#### WHAT THE TASK ASKS:
I'd like the entries repeated exactly, without their pictures.

[MATERIAL FOR THIS EXERCISE]

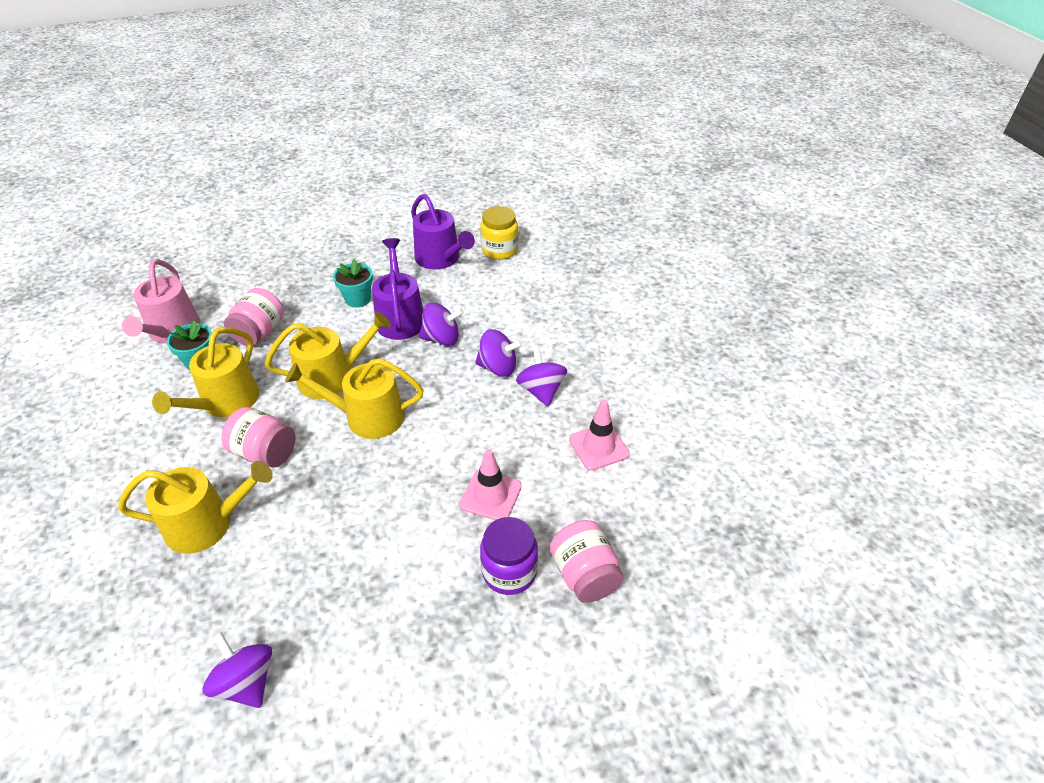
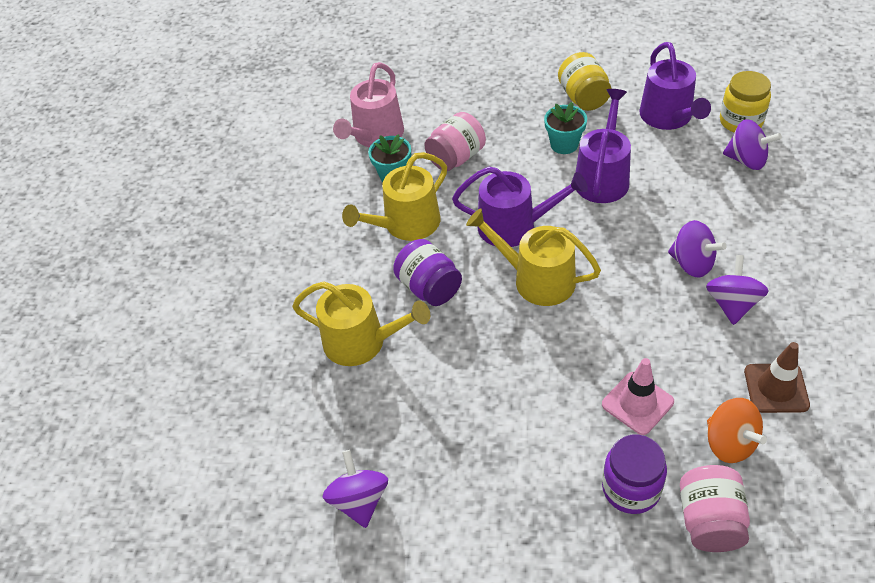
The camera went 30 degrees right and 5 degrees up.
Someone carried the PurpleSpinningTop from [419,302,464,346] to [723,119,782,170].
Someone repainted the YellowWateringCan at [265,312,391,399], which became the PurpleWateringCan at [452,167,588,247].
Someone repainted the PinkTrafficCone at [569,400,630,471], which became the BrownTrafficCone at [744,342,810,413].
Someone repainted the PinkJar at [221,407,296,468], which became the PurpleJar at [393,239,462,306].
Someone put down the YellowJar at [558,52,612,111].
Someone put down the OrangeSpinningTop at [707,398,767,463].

[/MATERIAL FOR THIS EXERCISE]

#### SOLUTION TO THE EXERCISE:
The camera went 30 degrees right and 5 degrees up.
Someone carried the PurpleSpinningTop from [419,302,464,346] to [723,119,782,170].
Someone repainted the YellowWateringCan at [265,312,391,399], which became the PurpleWateringCan at [452,167,588,247].
Someone repainted the PinkTrafficCone at [569,400,630,471], which became the BrownTrafficCone at [744,342,810,413].
Someone repainted the PinkJar at [221,407,296,468], which became the PurpleJar at [393,239,462,306].
Someone put down the YellowJar at [558,52,612,111].
Someone put down the OrangeSpinningTop at [707,398,767,463].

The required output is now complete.